» **HOW TO COMPLETE THIS TASK**
Every line from the one holding "(174, 324) = (202, 441): yellow" through the final line of the entries is to be reproduced exactly, and no other line.

[Items from a dataset]

BEGIN

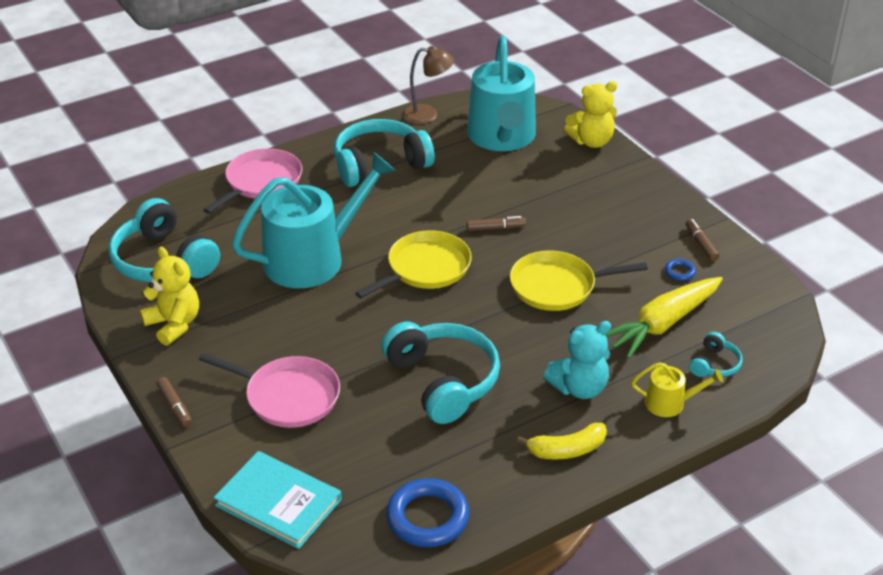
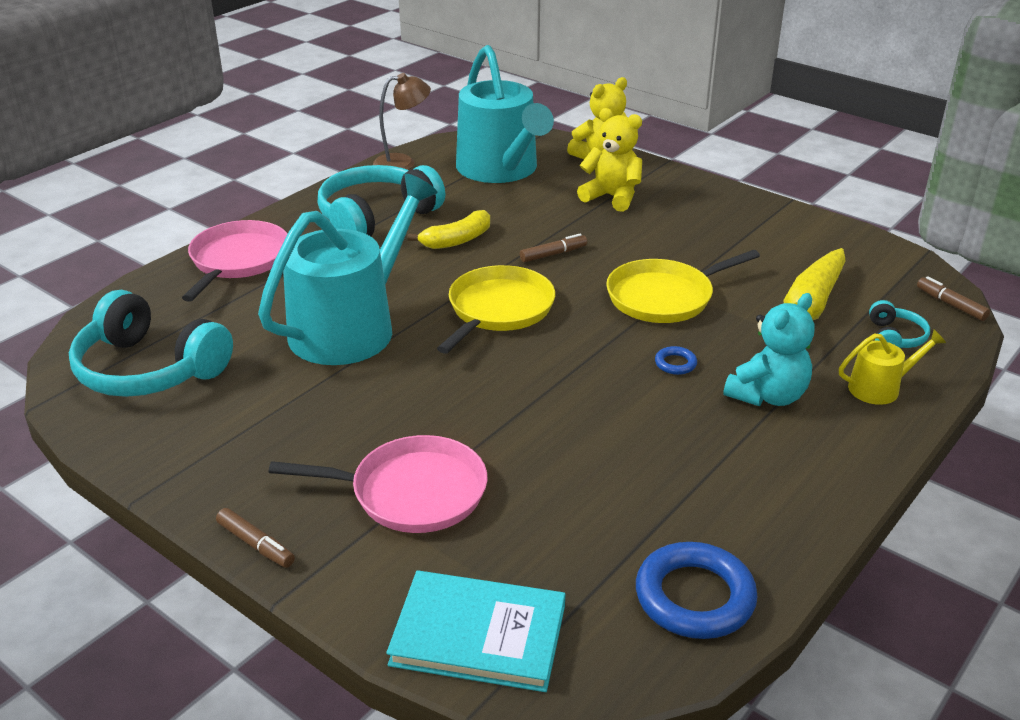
camera: 20 degrees left, 5 degrees down
(174, 324) = (202, 441): yellow teddy bear -> yellow teddy bear (612, 197)
(443, 381) = (602, 426): turquoise headphones -> none
(567, 450) = (805, 468): yellow banana -> yellow banana (457, 240)
(679, 272) = (785, 257): blue ring -> blue ring (675, 363)
(701, 244) = (785, 227): brown marker -> brown marker (951, 304)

END

» **WRITTEN RESPONSE**
(174, 324) = (202, 441): yellow teddy bear -> yellow teddy bear (612, 197)
(443, 381) = (602, 426): turquoise headphones -> none
(567, 450) = (805, 468): yellow banana -> yellow banana (457, 240)
(679, 272) = (785, 257): blue ring -> blue ring (675, 363)
(701, 244) = (785, 227): brown marker -> brown marker (951, 304)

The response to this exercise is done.